Data for this exercise ▸
===============
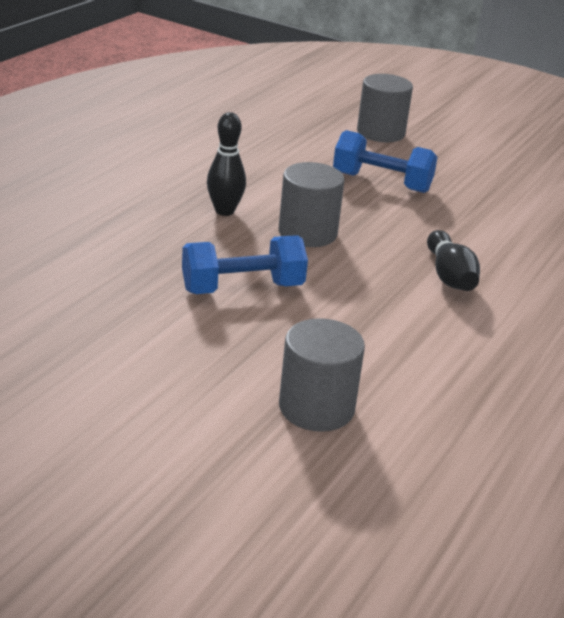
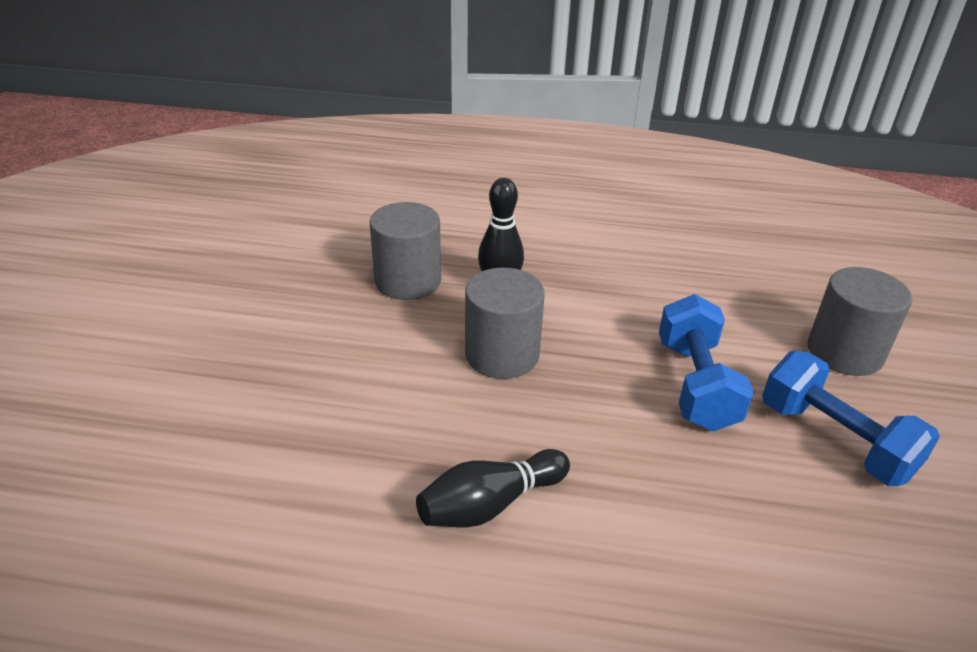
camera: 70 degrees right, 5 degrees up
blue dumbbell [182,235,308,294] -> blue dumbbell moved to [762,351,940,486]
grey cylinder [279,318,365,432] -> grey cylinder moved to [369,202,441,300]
===============
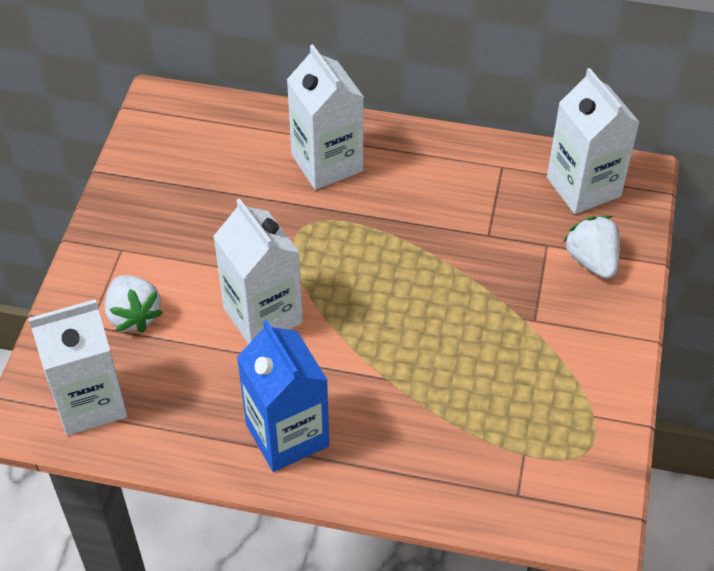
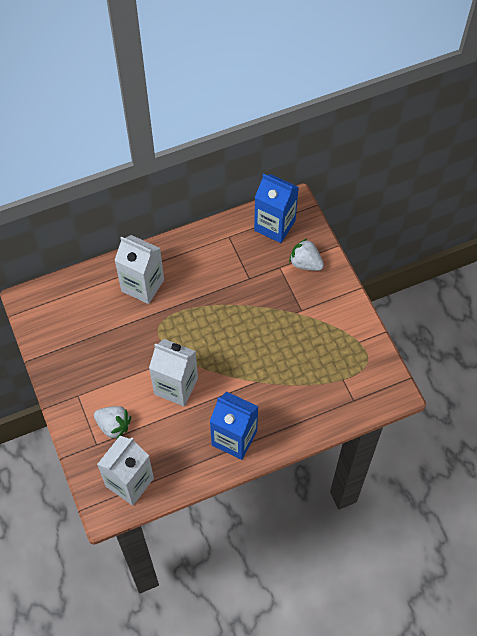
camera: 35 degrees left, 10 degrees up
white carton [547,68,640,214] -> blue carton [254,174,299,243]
===============
Aim of the task ▸
Whenever a line of the listing above holds the string "degrees", include it in the count, and report only the final number.

Result for this task ▸
2